▸ BRIEF: Write out exactly the lines from the one containing "green eraser: 1 -> 0" through the last line of the records below, both included, and leave out any pictures.

▸ Source records:
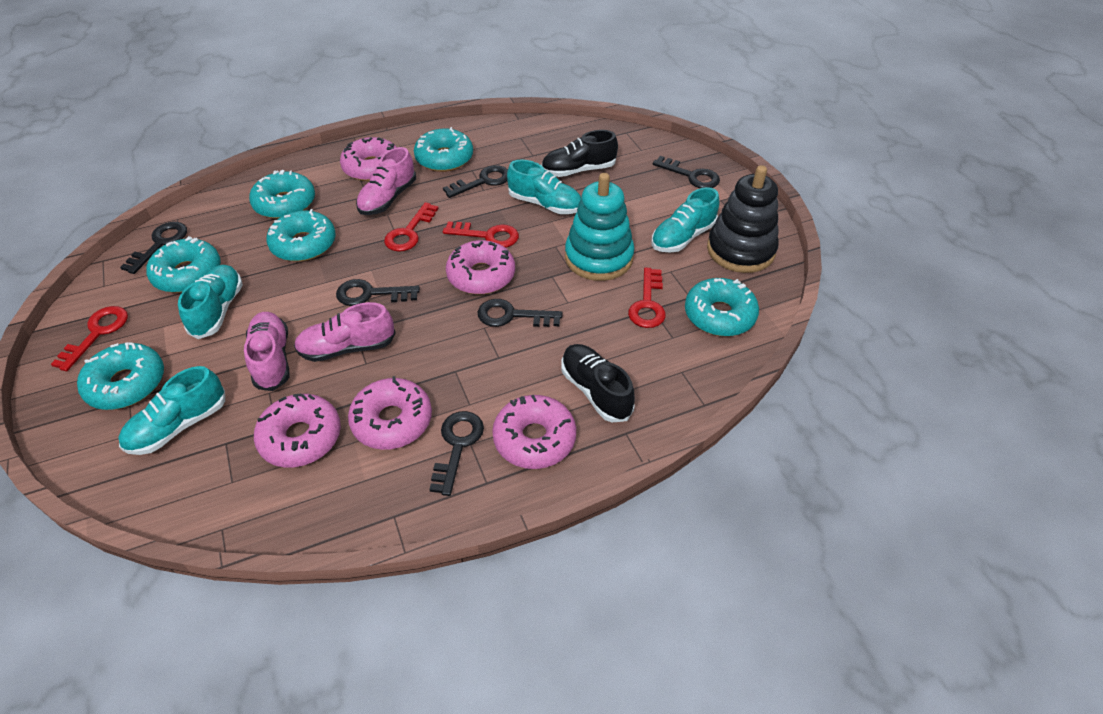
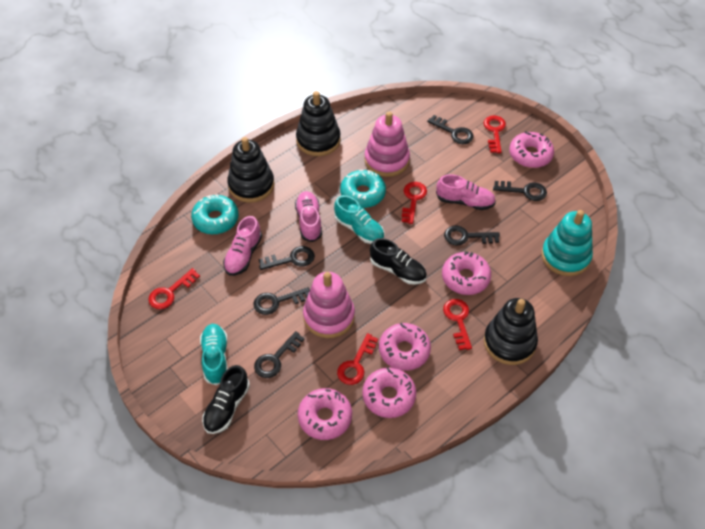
black stacking toy: 1 -> 3
pink stacking toy: 0 -> 2
red key: 4 -> 5
turquoise donut: 6 -> 2
turquoise shoe: 4 -> 2

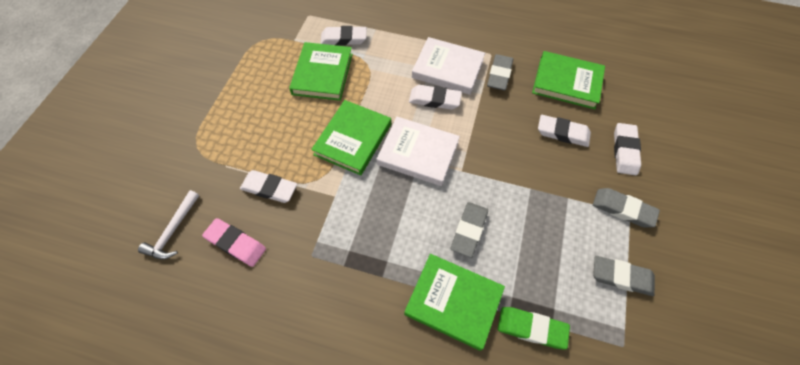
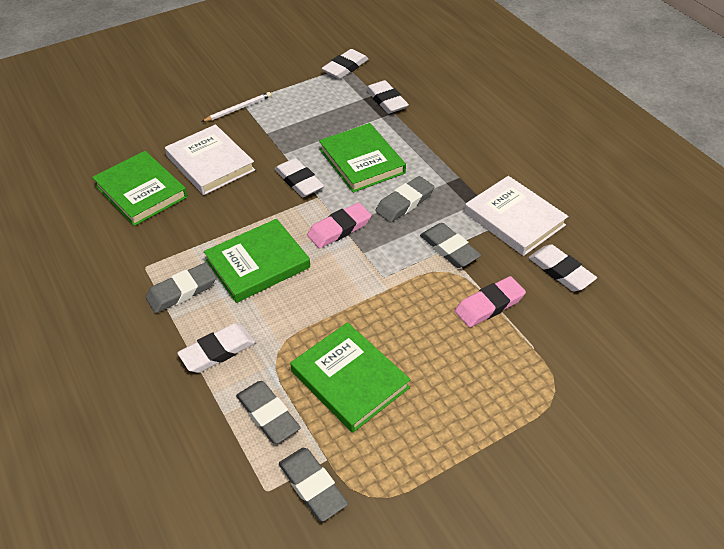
green eraser: 1 -> 0
grey eraser: 4 -> 5
pink eraser: 1 -> 2
white hammer: 1 -> 0
white pencil: 0 -> 1

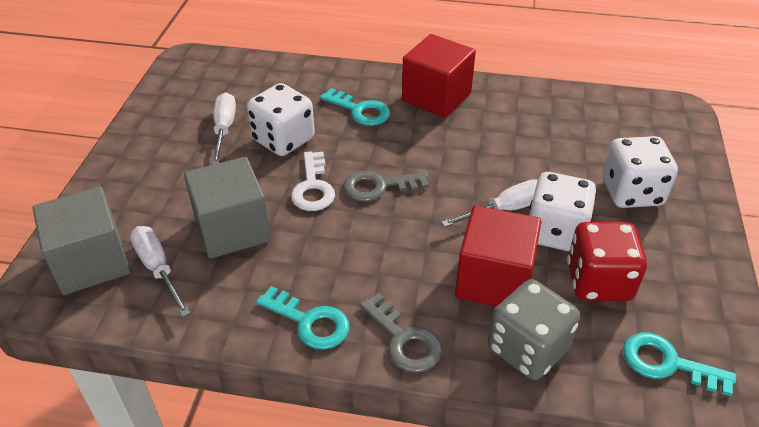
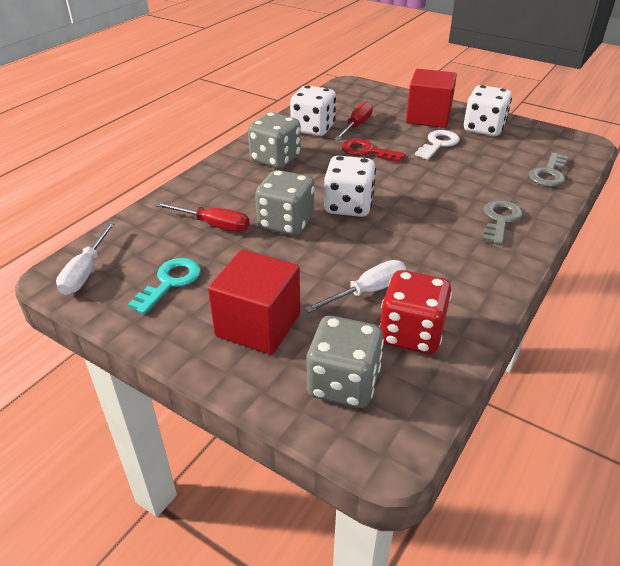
grey cube: 2 -> 0
grey dice: 1 -> 3
red key: 0 -> 1
red screwdriver: 0 -> 2
turquoise key: 3 -> 1
white screwdriver: 3 -> 2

▸ RESPONSE TO THE TASK:
green eraser: 1 -> 0
grey eraser: 4 -> 5
pink eraser: 1 -> 2
white hammer: 1 -> 0
white pencil: 0 -> 1

grey cube: 2 -> 0
grey dice: 1 -> 3
red key: 0 -> 1
red screwdriver: 0 -> 2
turquoise key: 3 -> 1
white screwdriver: 3 -> 2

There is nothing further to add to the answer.